- _YOUR GOAL_
Among the entries below, only the lines from the one with "SERVO pin PWM: D8 -> D1" through the one with "SERVO pin GND: 3V3 -> GND" are to be retyped, exactly and without pictures.

- _DATA RECORDS_
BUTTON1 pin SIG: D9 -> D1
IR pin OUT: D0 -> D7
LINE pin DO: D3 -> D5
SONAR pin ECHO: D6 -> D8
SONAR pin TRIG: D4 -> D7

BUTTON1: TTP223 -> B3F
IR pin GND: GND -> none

---

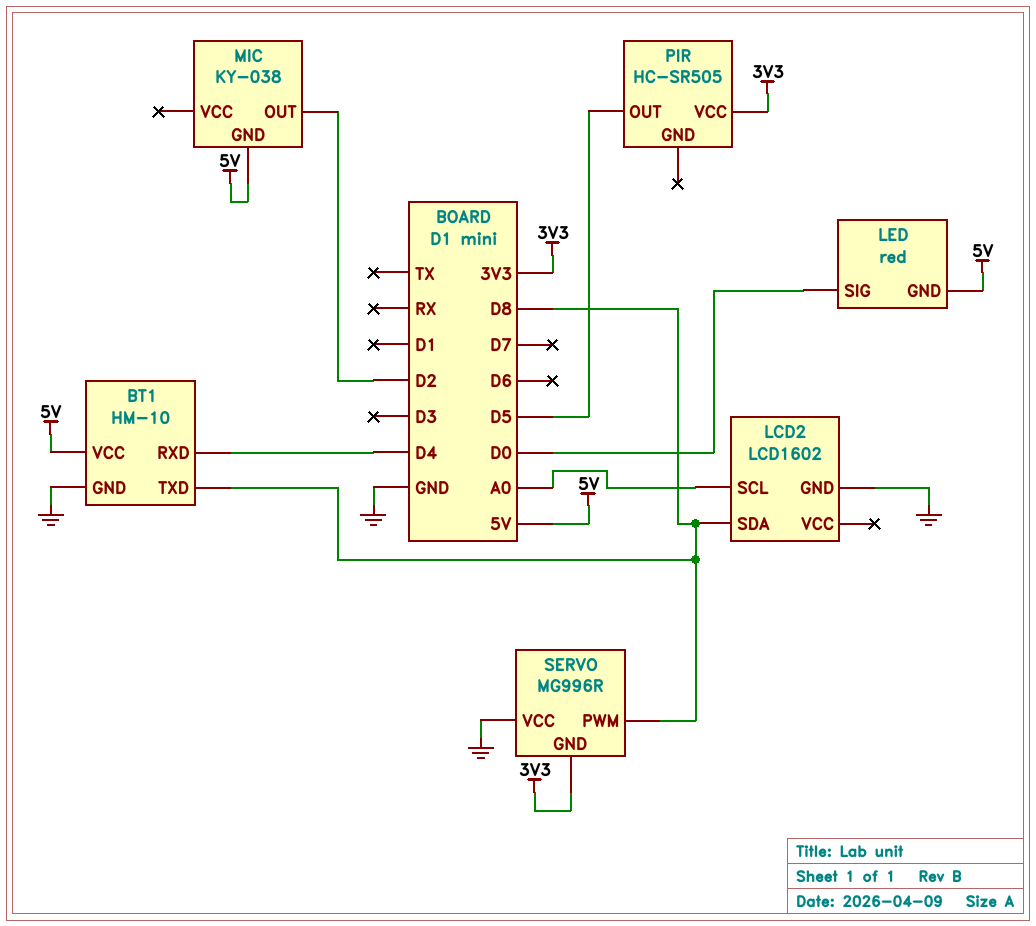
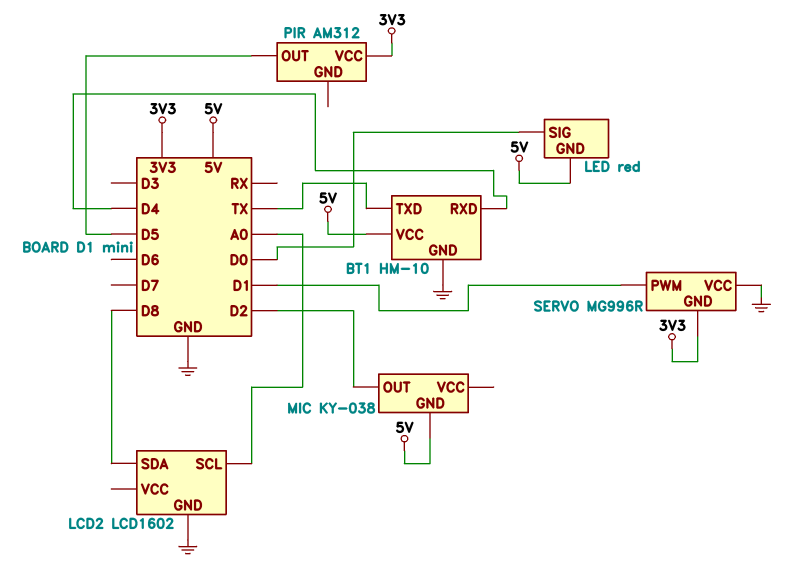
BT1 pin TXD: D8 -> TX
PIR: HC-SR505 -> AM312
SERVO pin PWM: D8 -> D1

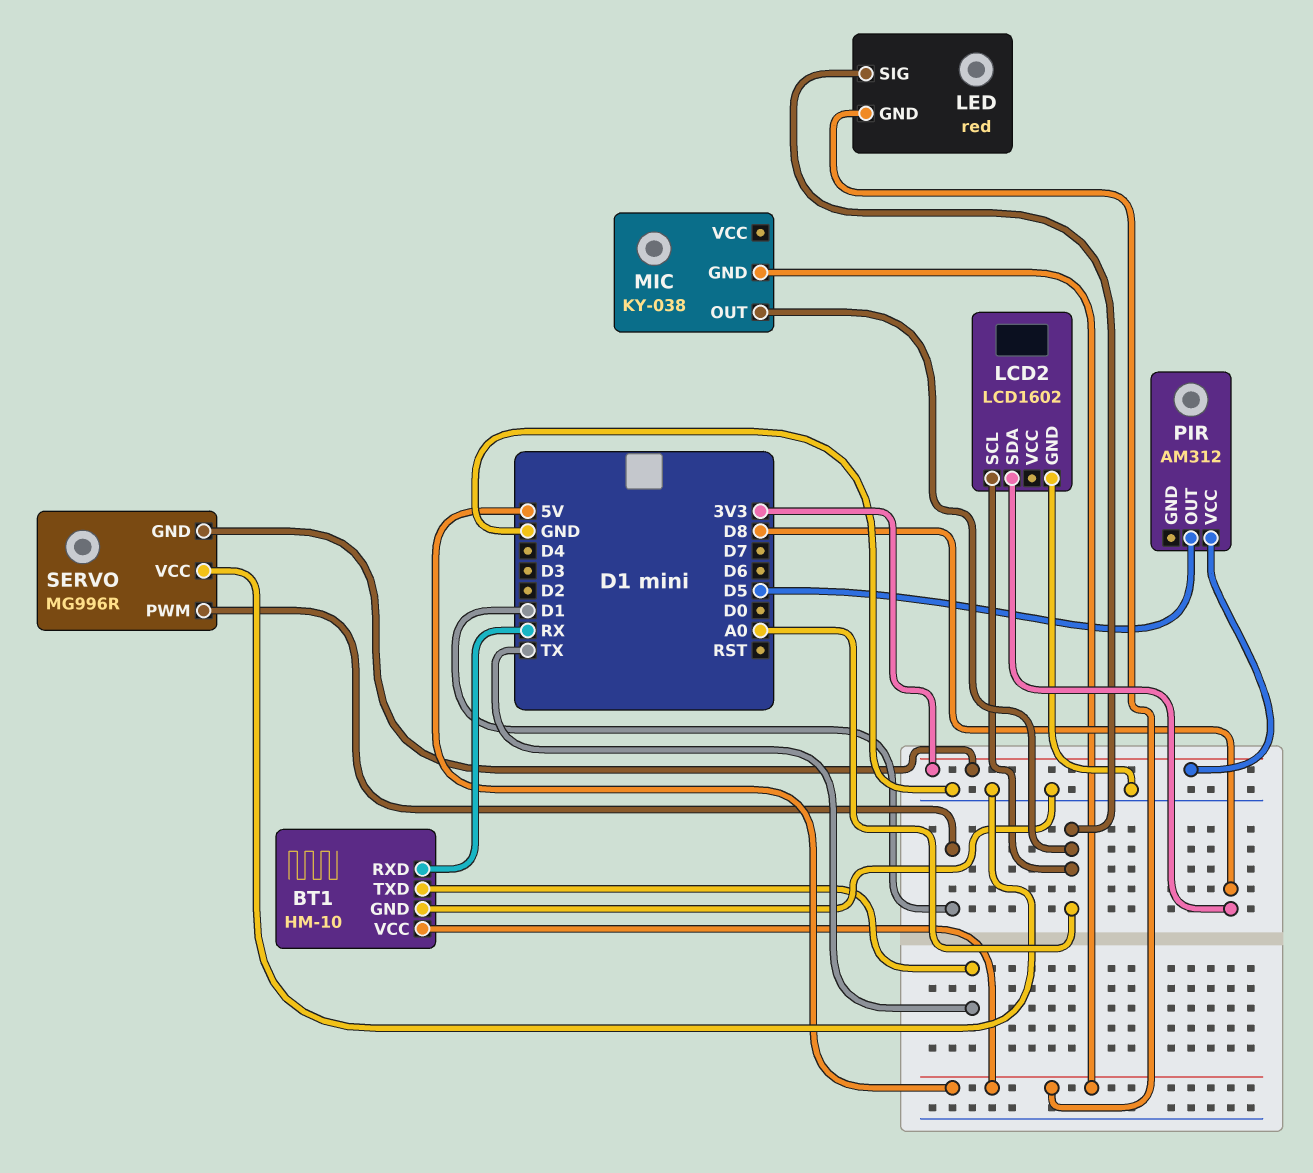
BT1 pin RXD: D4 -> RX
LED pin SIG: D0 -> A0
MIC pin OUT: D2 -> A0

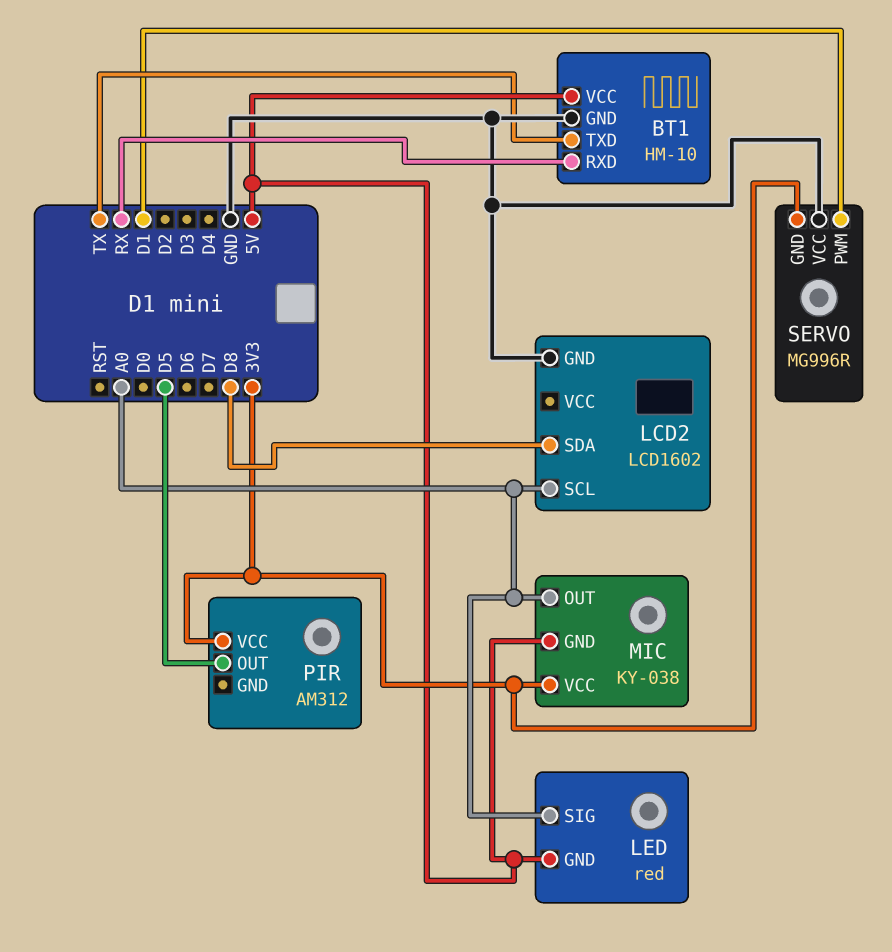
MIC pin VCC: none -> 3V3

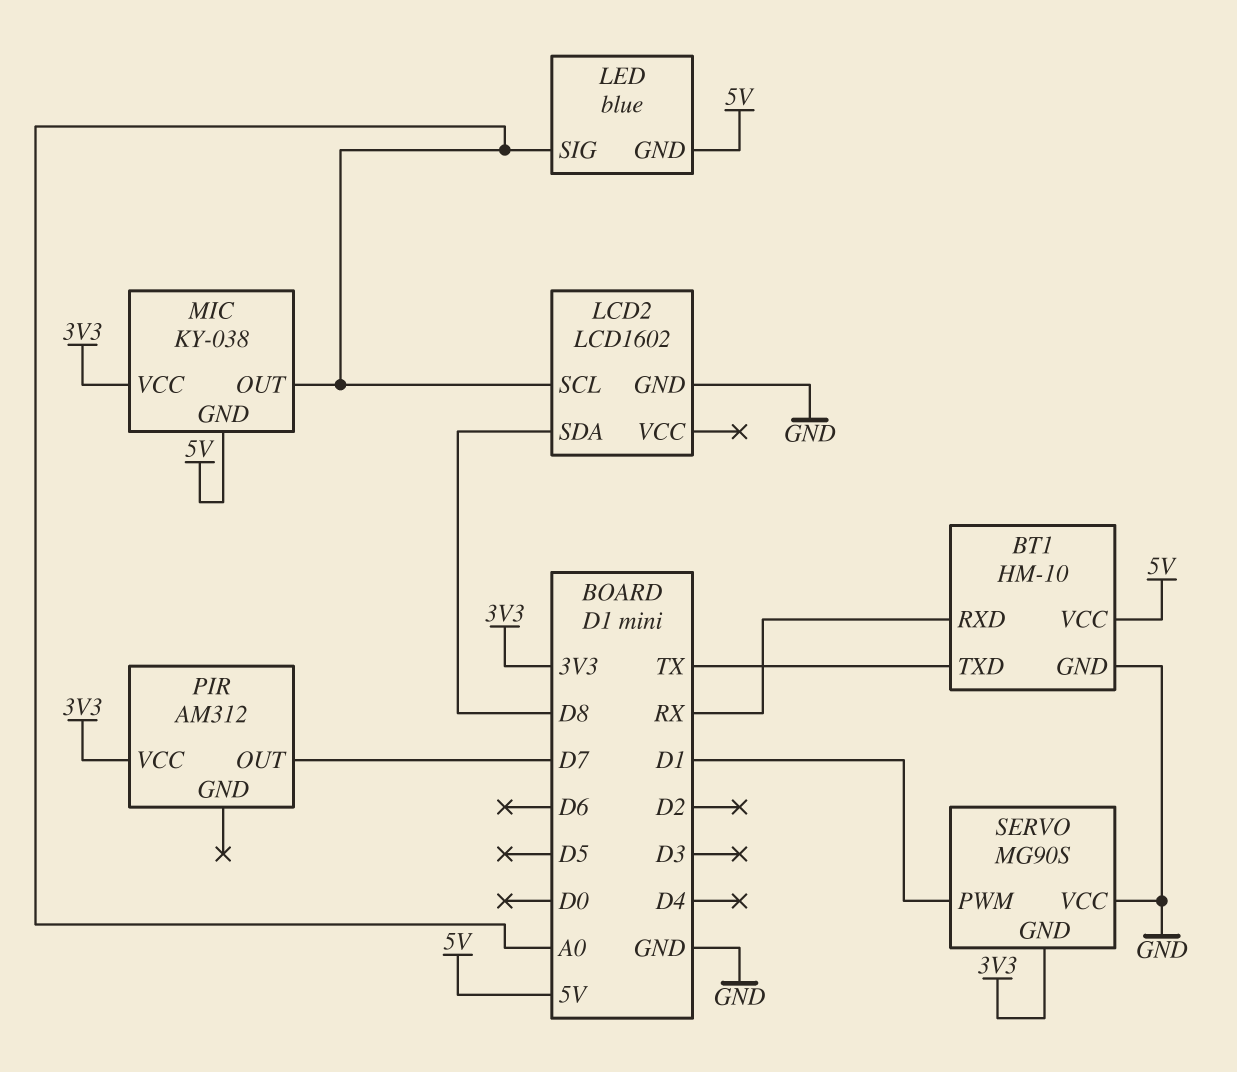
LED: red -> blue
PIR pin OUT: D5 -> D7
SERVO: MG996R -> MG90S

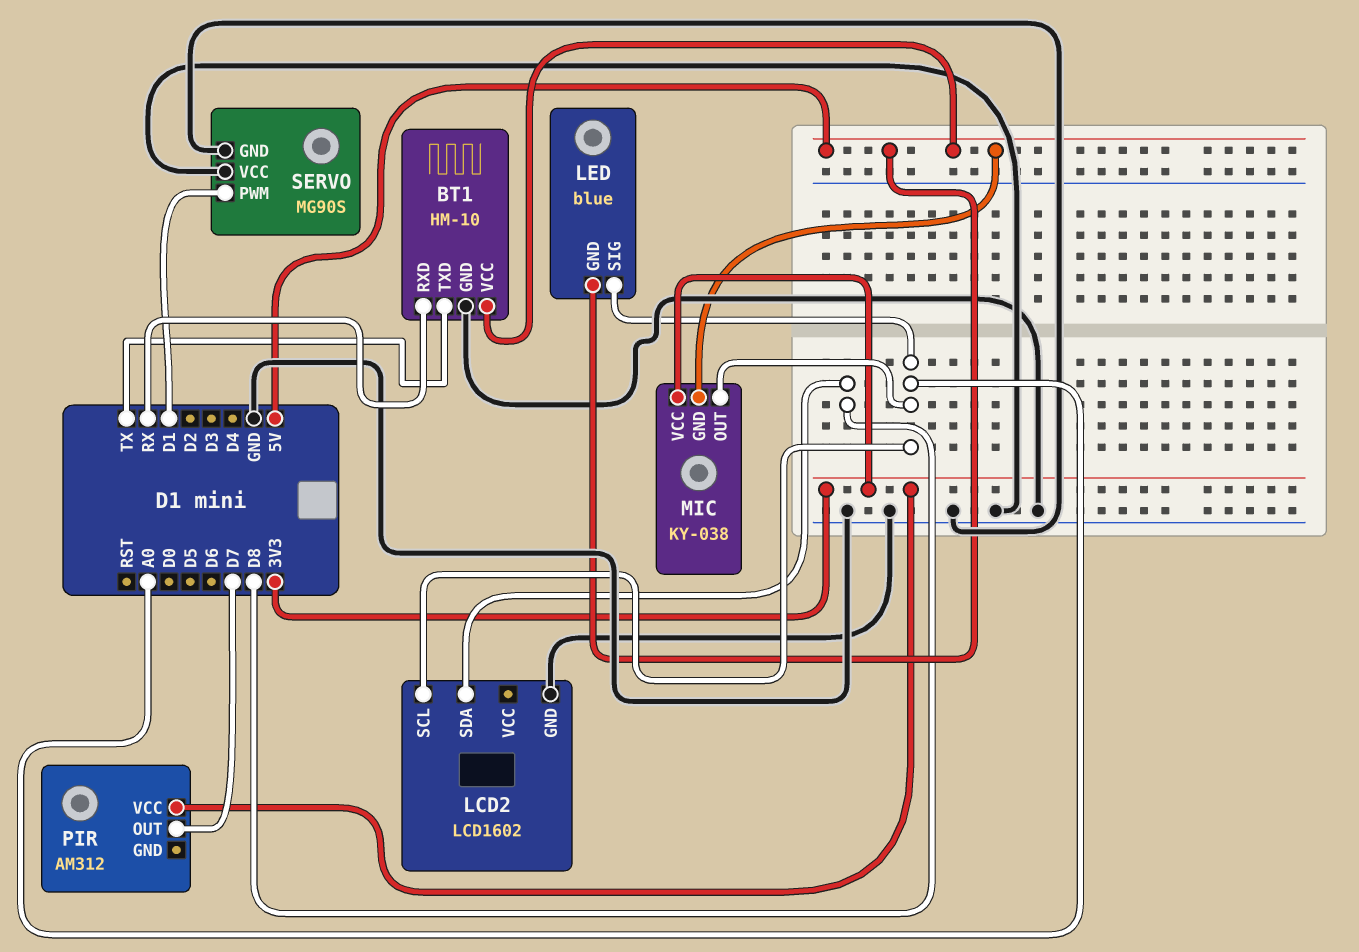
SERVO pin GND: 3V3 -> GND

--

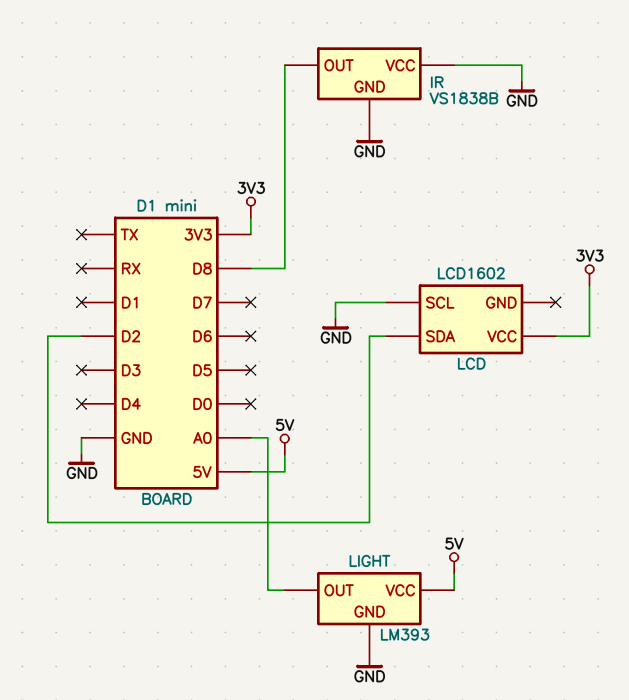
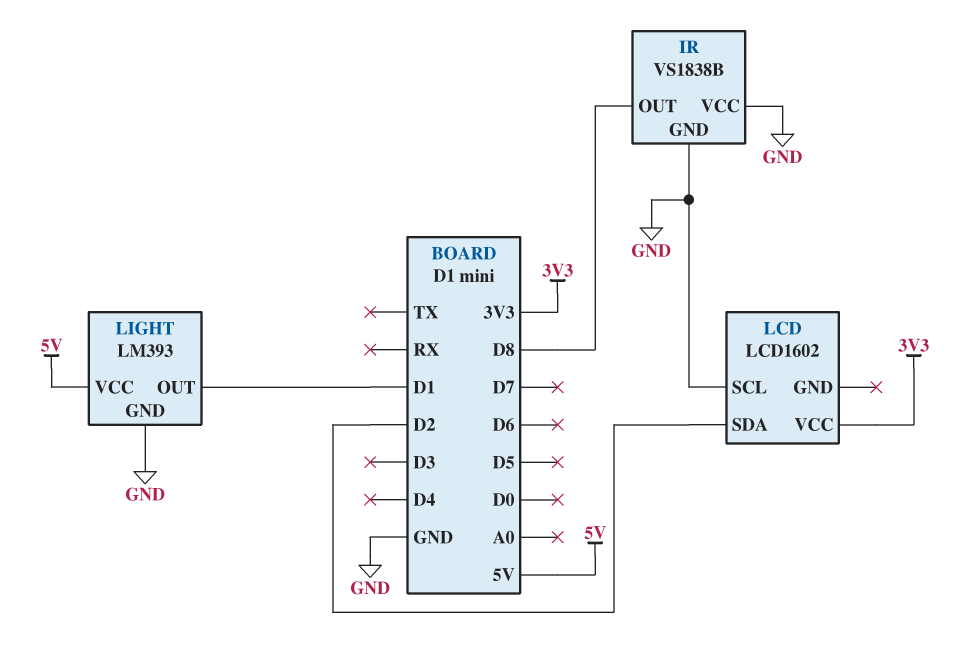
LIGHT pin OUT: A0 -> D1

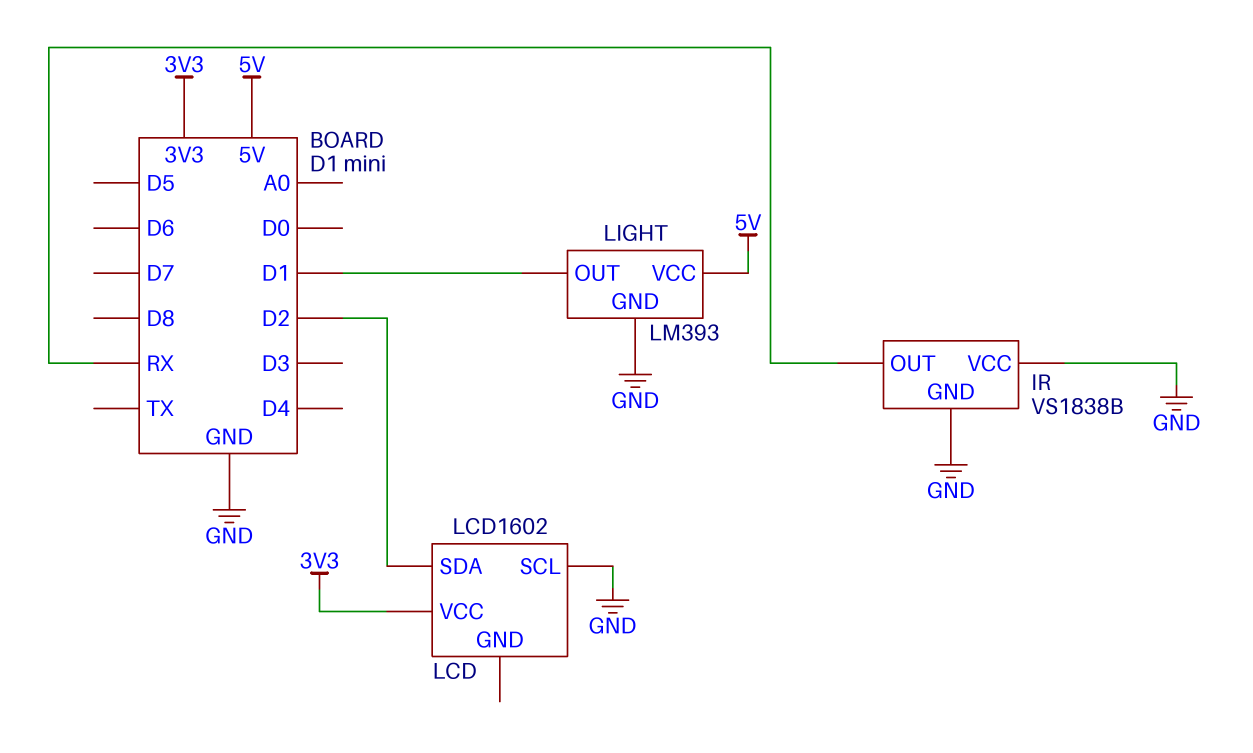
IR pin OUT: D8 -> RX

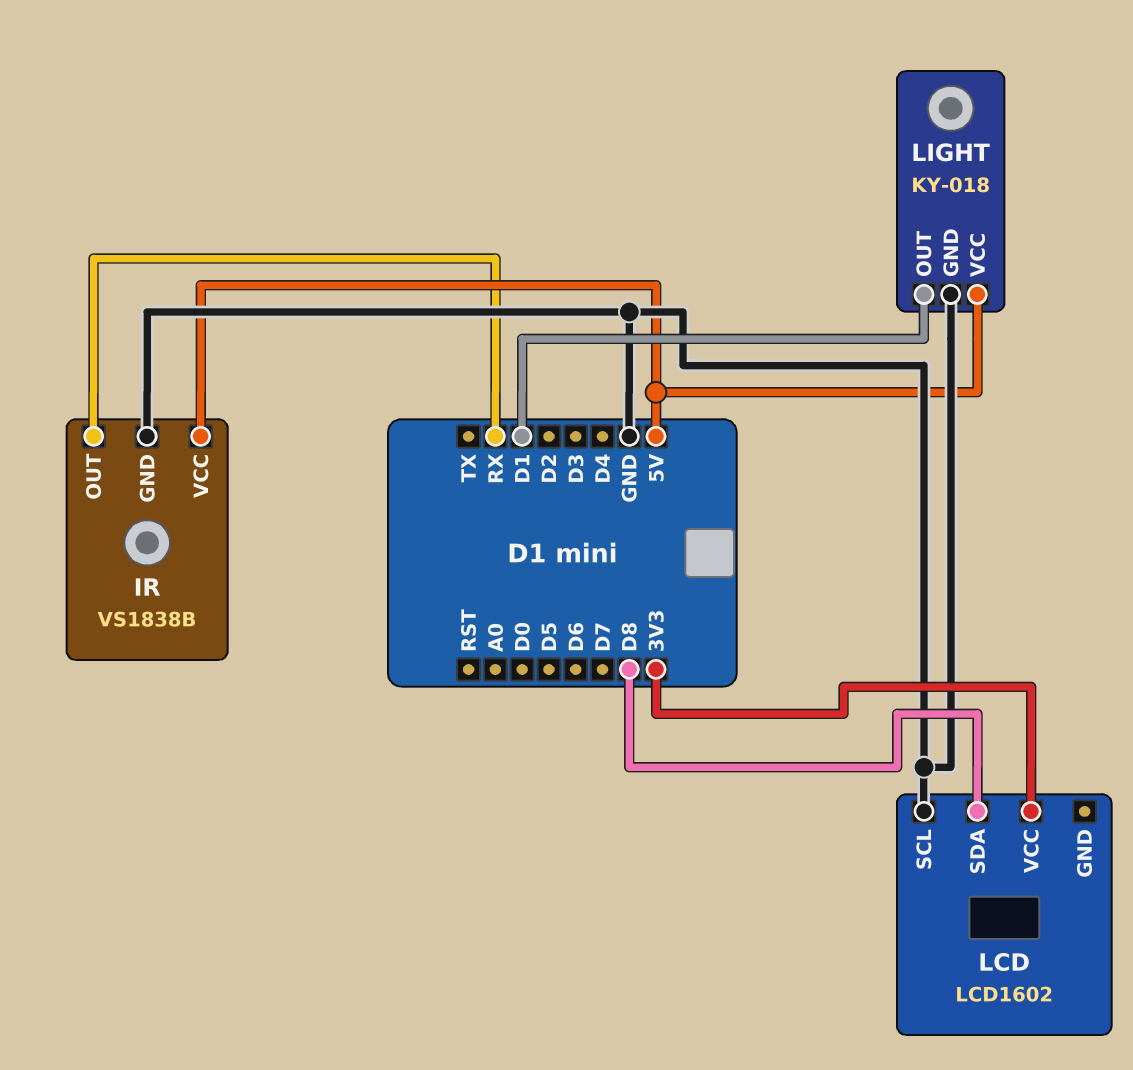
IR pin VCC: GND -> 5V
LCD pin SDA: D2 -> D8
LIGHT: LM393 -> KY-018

- _TASK SOLUTION_
SERVO pin PWM: D8 -> D1

BT1 pin RXD: D4 -> RX
LED pin SIG: D0 -> A0
MIC pin OUT: D2 -> A0

MIC pin VCC: none -> 3V3

LED: red -> blue
PIR pin OUT: D5 -> D7
SERVO: MG996R -> MG90S

SERVO pin GND: 3V3 -> GND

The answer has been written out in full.